What this task involves: Your task is to write out every line of the data exactly. Drop the pictures.

________________________________________

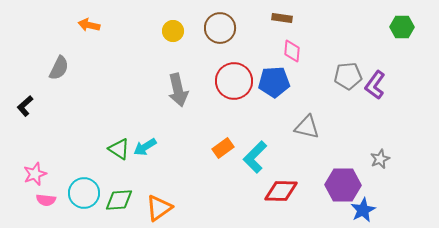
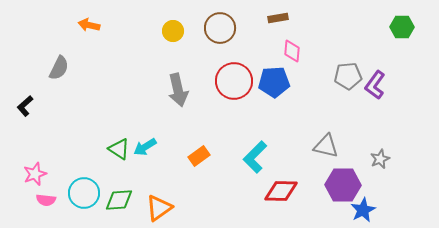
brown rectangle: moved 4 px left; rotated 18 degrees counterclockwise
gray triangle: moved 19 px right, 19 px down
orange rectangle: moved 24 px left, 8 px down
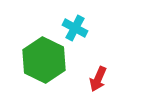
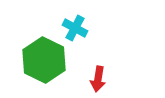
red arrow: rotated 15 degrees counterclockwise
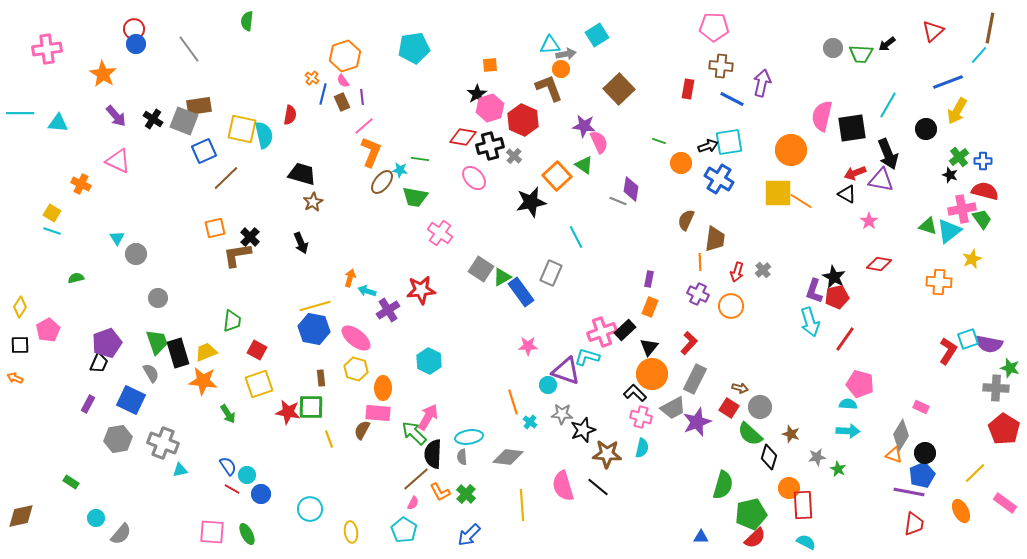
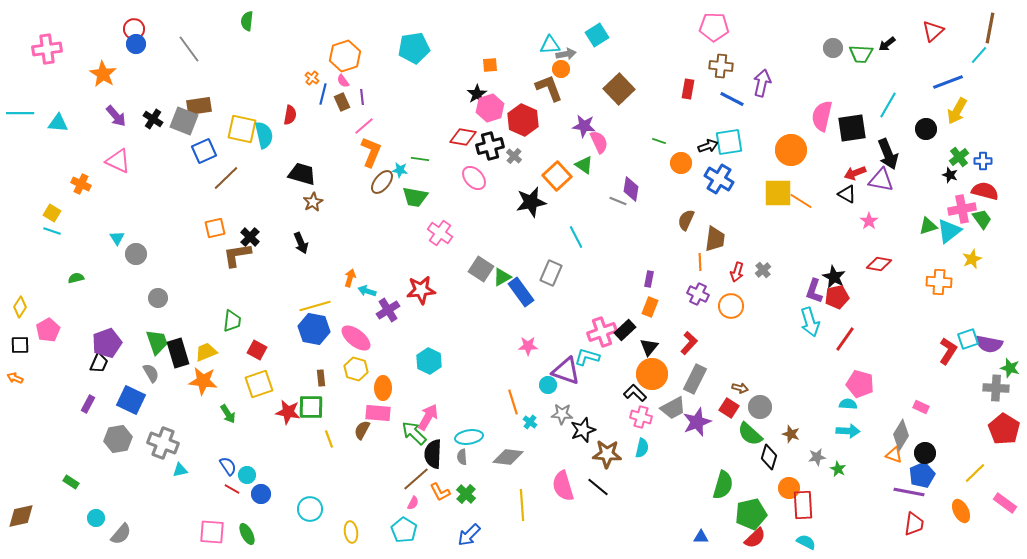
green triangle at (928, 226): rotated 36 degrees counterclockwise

________________________________________

Your solution:
brown rectangle: moved 4 px left; rotated 18 degrees counterclockwise
gray triangle: moved 19 px right, 19 px down
orange rectangle: moved 24 px left, 8 px down
red arrow: rotated 15 degrees counterclockwise
green triangle at (928, 226): rotated 36 degrees counterclockwise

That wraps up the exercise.